» **Prompt**: Please retype all of the records below word for word, leaving out any pictures.

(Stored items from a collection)

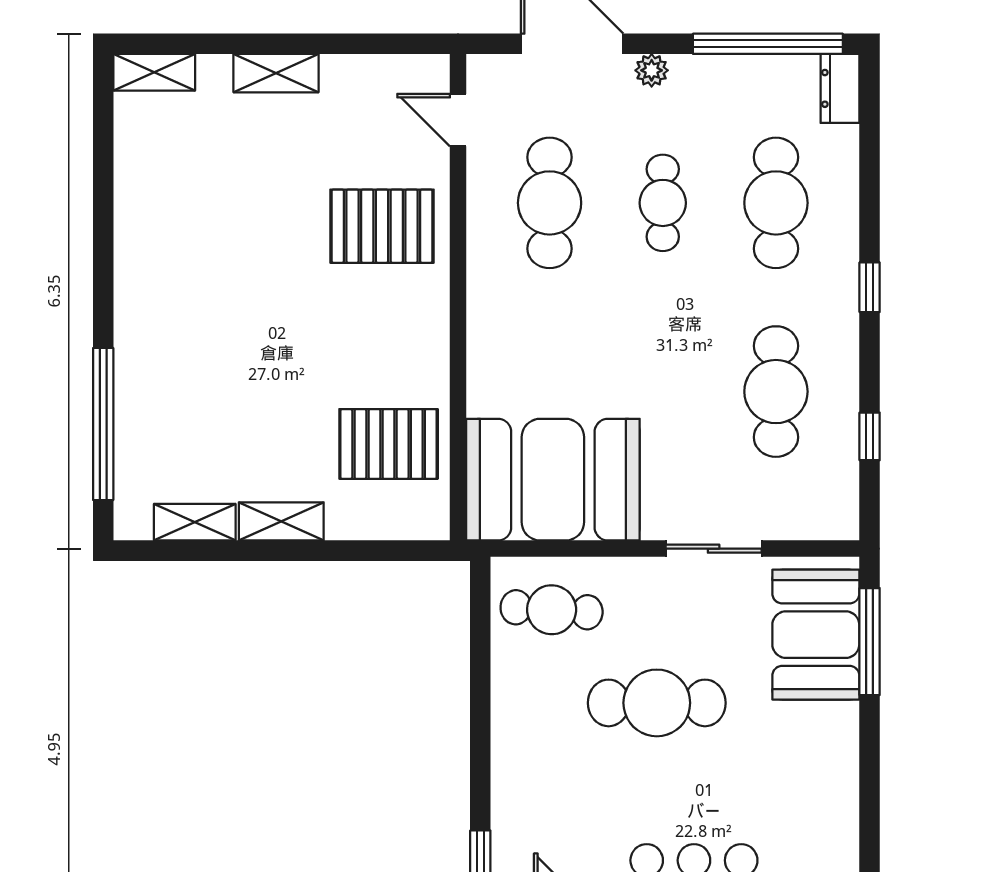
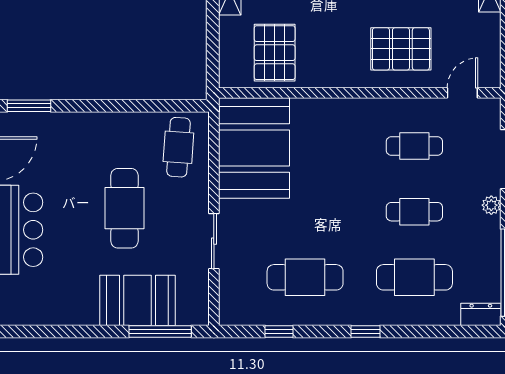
cafe table: (550, 203) -> (414, 146), width x0.73, depth x0.74
pallet: (382, 226) -> (401, 49), turned 90
booth: (816, 635) -> (138, 300), moved

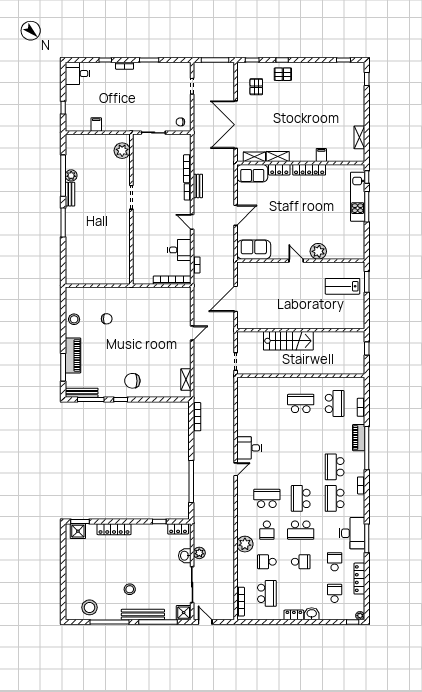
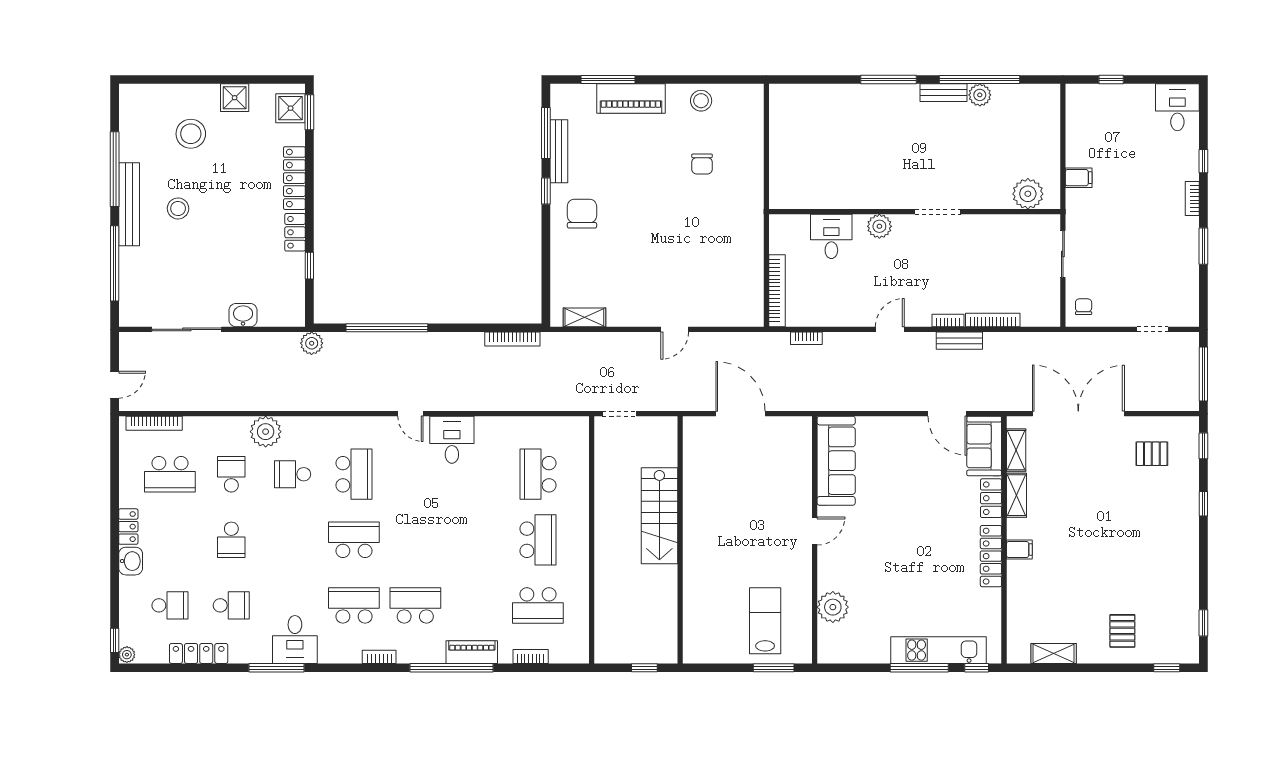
pallet: (283, 74) -> (1122, 631), moved
filing cabinet: (96, 124) -> (1079, 178), moved
filing cabinet: (321, 155) -> (1019, 550), moved
door: (236, 215) -> (947, 414), moved
plant: (139, 227) -> (879, 226), added
desk: (179, 250) -> (831, 236), moved, turned 180
sofa: (254, 250) -> (836, 461), width x1.36
plant: (318, 251) -> (833, 607), moved
door: (192, 333) -> (675, 329), hinge flipped
bench: (82, 393) -> (559, 151), moved
locker: (178, 529) -> (295, 232), moved
school desk: (301, 530) -> (538, 474), moved
desk: (352, 533) -> (295, 639), width x0.73
plant: (199, 553) -> (312, 343), moved
stool: (89, 607) -> (191, 134), moved
shower: (184, 613) -> (235, 98), moved
bench: (143, 614) -> (129, 204), moved
door: (205, 622) -> (115, 385), moved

» **Exercise response**:
cafe table: (550, 203) -> (414, 146), width x0.73, depth x0.74
pallet: (382, 226) -> (401, 49), turned 90
booth: (816, 635) -> (138, 300), moved

pallet: (283, 74) -> (1122, 631), moved
filing cabinet: (96, 124) -> (1079, 178), moved
filing cabinet: (321, 155) -> (1019, 550), moved
door: (236, 215) -> (947, 414), moved
plant: (139, 227) -> (879, 226), added
desk: (179, 250) -> (831, 236), moved, turned 180
sofa: (254, 250) -> (836, 461), width x1.36
plant: (318, 251) -> (833, 607), moved
door: (192, 333) -> (675, 329), hinge flipped
bench: (82, 393) -> (559, 151), moved
locker: (178, 529) -> (295, 232), moved
school desk: (301, 530) -> (538, 474), moved
desk: (352, 533) -> (295, 639), width x0.73
plant: (199, 553) -> (312, 343), moved
stool: (89, 607) -> (191, 134), moved
shower: (184, 613) -> (235, 98), moved
bench: (143, 614) -> (129, 204), moved
door: (205, 622) -> (115, 385), moved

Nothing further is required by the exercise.